=== Requirements ===
Copy every line of the rows below exactly as it appears, but leave out the lines that mark a picture.

## begin Material shown

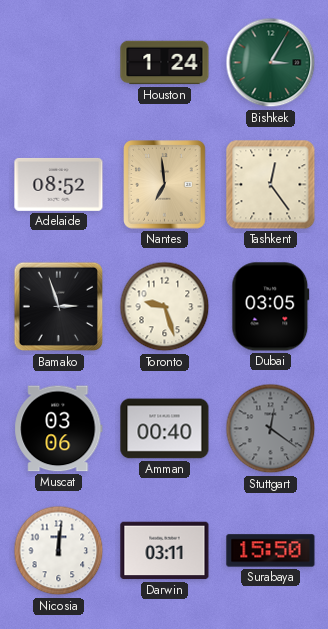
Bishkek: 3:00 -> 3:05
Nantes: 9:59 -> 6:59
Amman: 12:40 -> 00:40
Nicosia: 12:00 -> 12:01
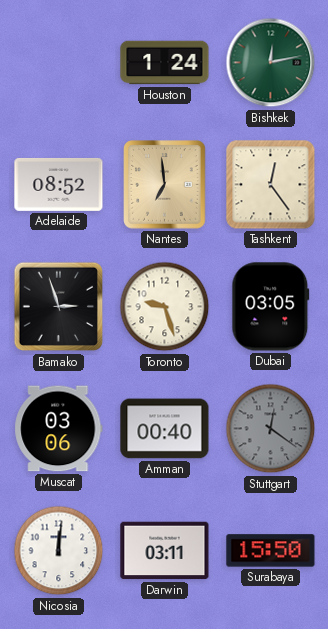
Bishkek: 3:05 -> 12:13
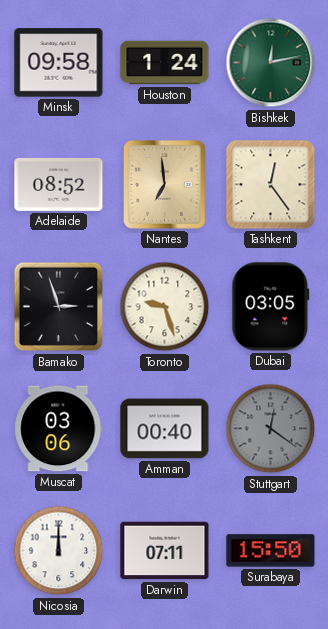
Minsk: none -> 09:58
Nicosia: 12:01 -> 12:00
Darwin: 03:11 -> 07:11
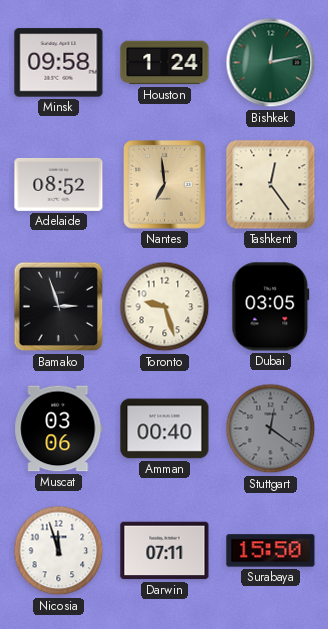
Nicosia: 12:00 -> 11:57
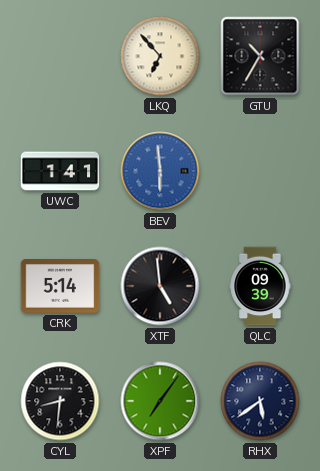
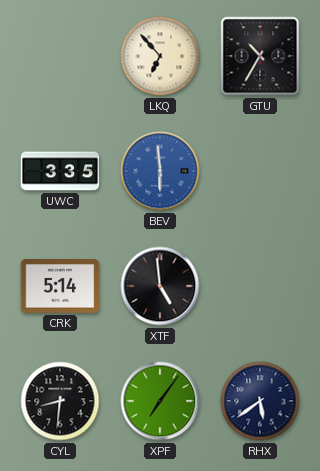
UWC: 1:41 -> 3:35
QLC: 09:39 -> none
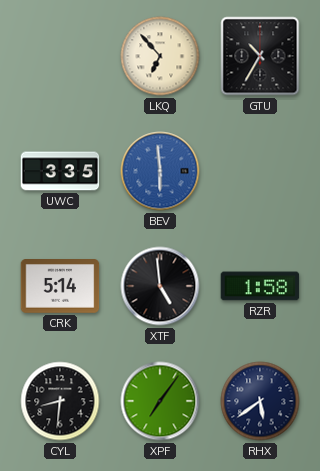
RZR: none -> 1:58
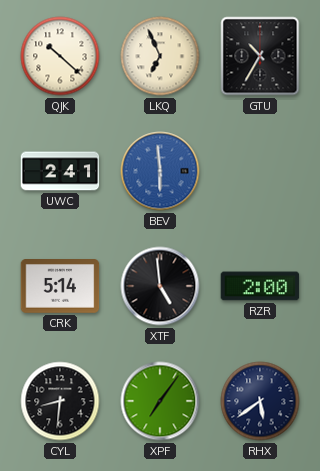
QJK: none -> 10:22
LKQ: 6:53 -> 6:56
UWC: 3:35 -> 2:41
RZR: 1:58 -> 2:00
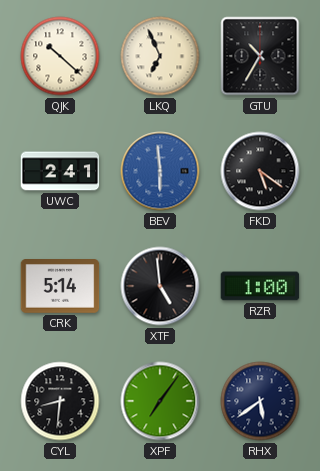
FKD: none -> 5:21
RZR: 2:00 -> 1:00
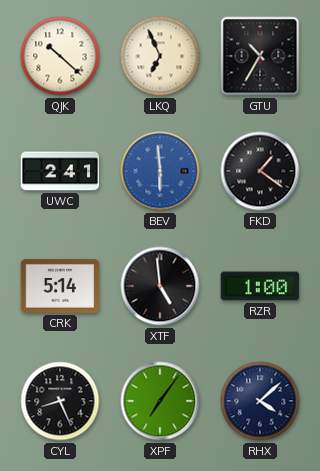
FKD: 5:21 -> 1:21
CYL: 8:31 -> 8:26
RHX: 5:39 -> 4:08
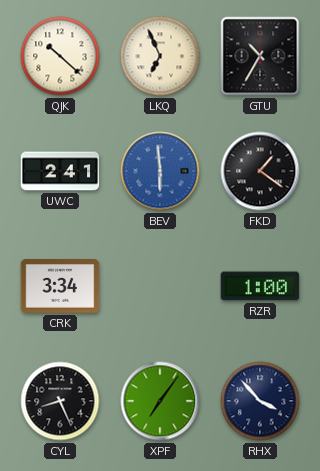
CRK: 5:14 -> 3:34
XTF: 4:59 -> none
RHX: 4:08 -> 3:53
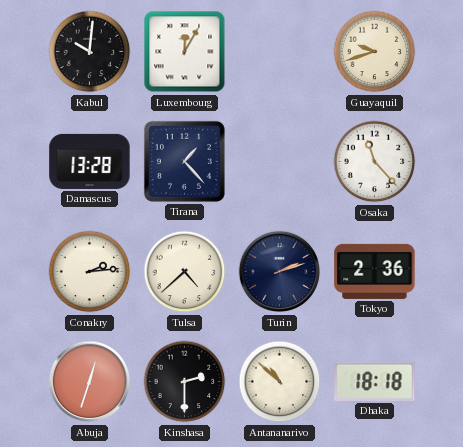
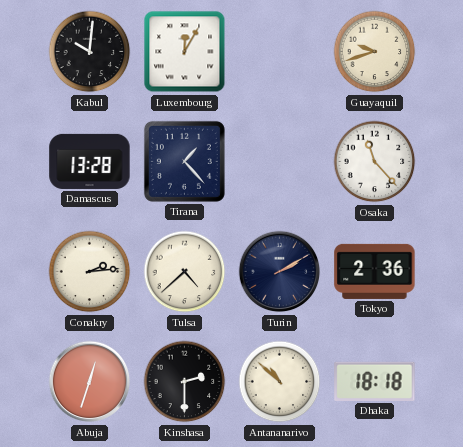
Turin: 2:12 -> 2:10
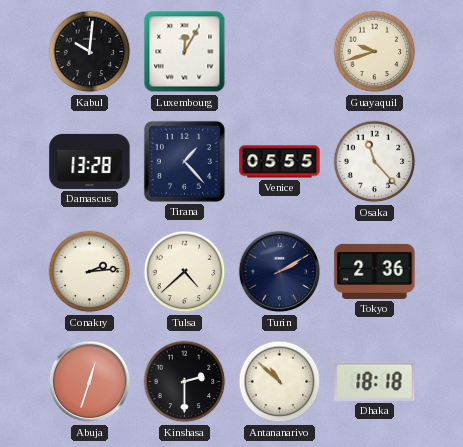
Venice: none -> 05:55
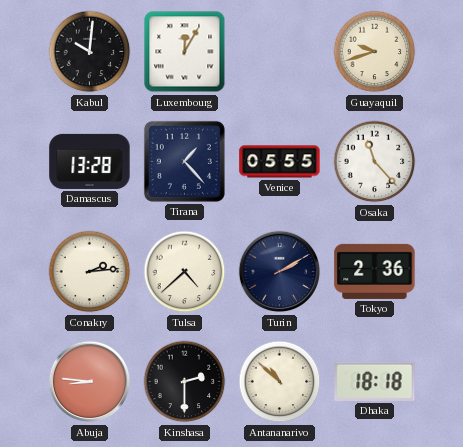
Abuja: 12:33 -> 8:46
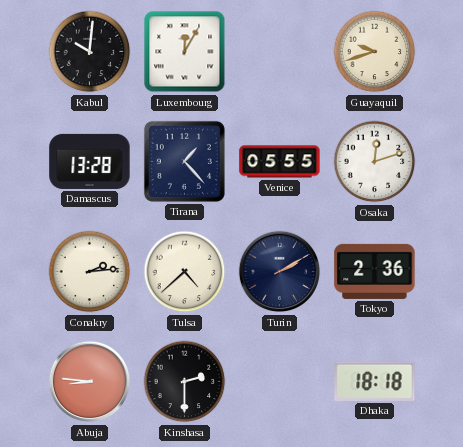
Osaka: 11:23 -> 12:12
Antananarivo: 10:52 -> none
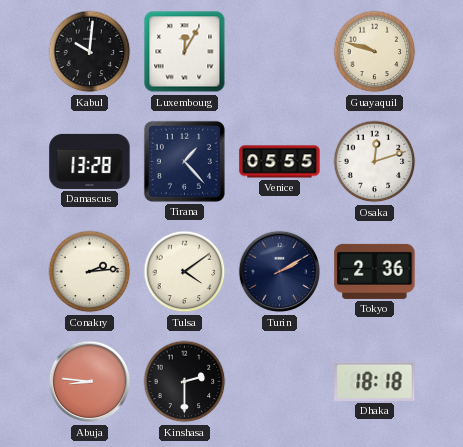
Guayaquil: 9:42 -> 9:48
Tulsa: 4:38 -> 4:09
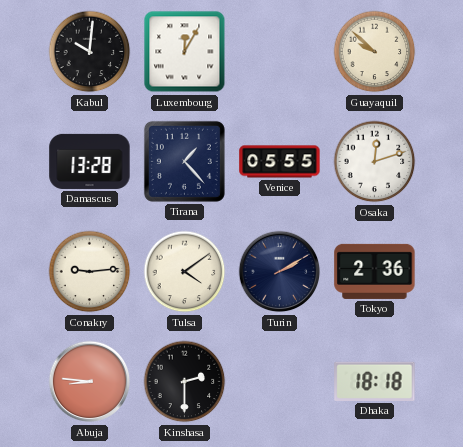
Guayaquil: 9:48 -> 9:52
Conakry: 2:14 -> 9:14
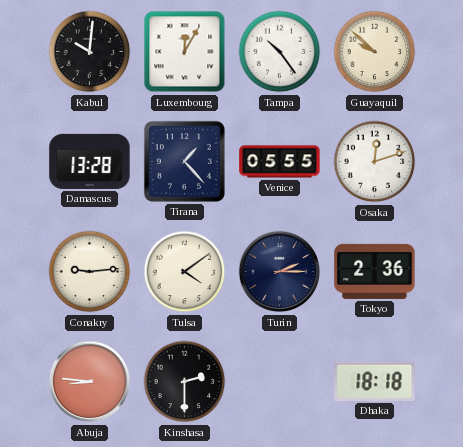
Tampa: none -> 10:24
Turin: 2:10 -> 2:15
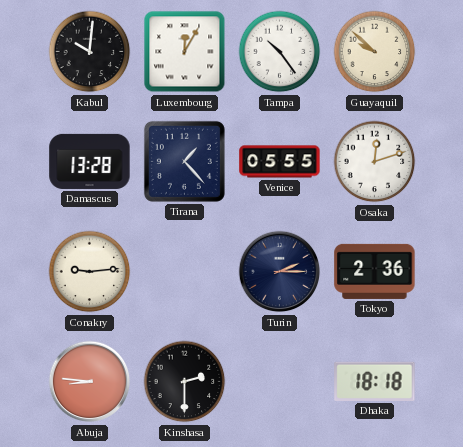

## end Material shown

=== Exercise response ===
Bishkek: 3:00 -> 3:05
Nantes: 9:59 -> 6:59
Amman: 12:40 -> 00:40
Nicosia: 12:00 -> 12:01
Bishkek: 3:05 -> 12:13
Minsk: none -> 09:58
Nicosia: 12:01 -> 12:00
Darwin: 03:11 -> 07:11
Nicosia: 12:00 -> 11:57
UWC: 1:41 -> 3:35
QLC: 09:39 -> none
RZR: none -> 1:58
QJK: none -> 10:22
LKQ: 6:53 -> 6:56
UWC: 3:35 -> 2:41
RZR: 1:58 -> 2:00
FKD: none -> 5:21
RZR: 2:00 -> 1:00
FKD: 5:21 -> 1:21
CYL: 8:31 -> 8:26
RHX: 5:39 -> 4:08
CRK: 5:14 -> 3:34
XTF: 4:59 -> none
RHX: 4:08 -> 3:53
Turin: 2:12 -> 2:10
Venice: none -> 05:55
Abuja: 12:33 -> 8:46
Osaka: 11:23 -> 12:12
Antananarivo: 10:52 -> none
Guayaquil: 9:42 -> 9:48
Tulsa: 4:38 -> 4:09
Guayaquil: 9:48 -> 9:52
Conakry: 2:14 -> 9:14
Tampa: none -> 10:24
Turin: 2:10 -> 2:15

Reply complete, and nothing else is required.